[The data Boundary: Start]
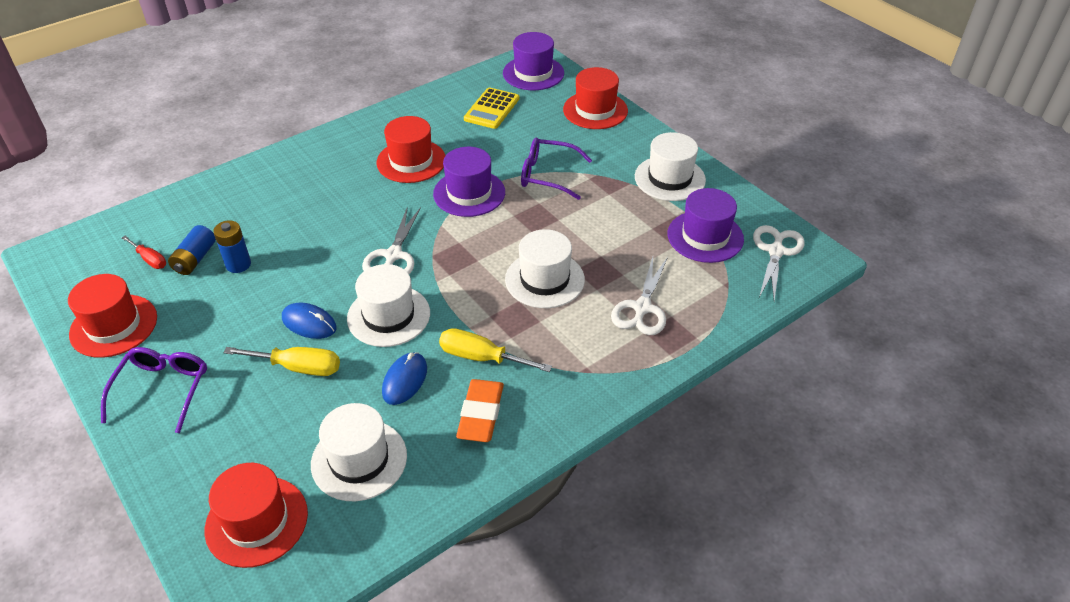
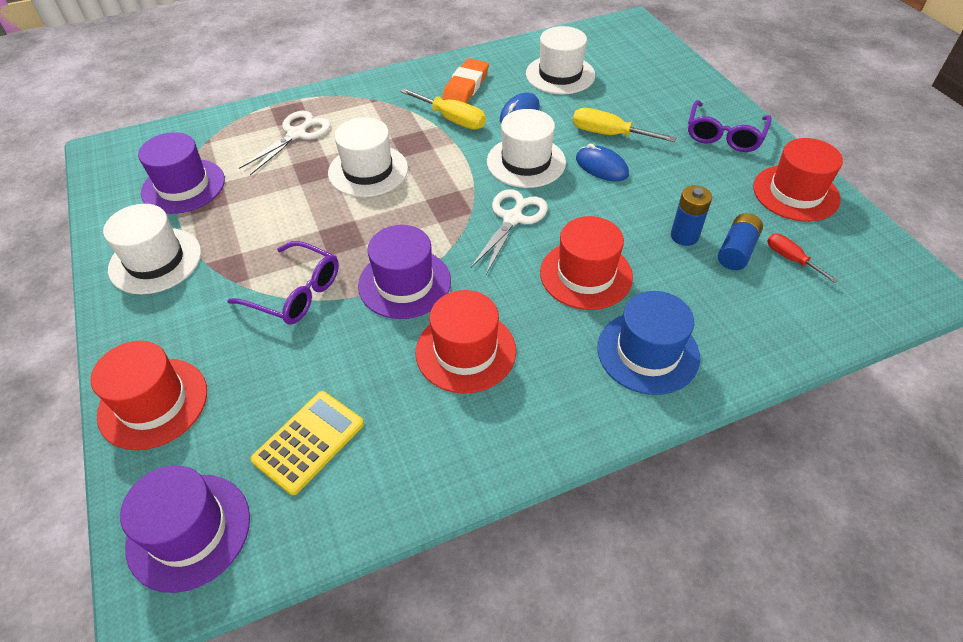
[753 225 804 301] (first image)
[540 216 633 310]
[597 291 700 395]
[The data Boundary: End]
Copy every line above exactly, leaving no picture in the copy.

[753 225 804 301] (first image)
[540 216 633 310]
[597 291 700 395]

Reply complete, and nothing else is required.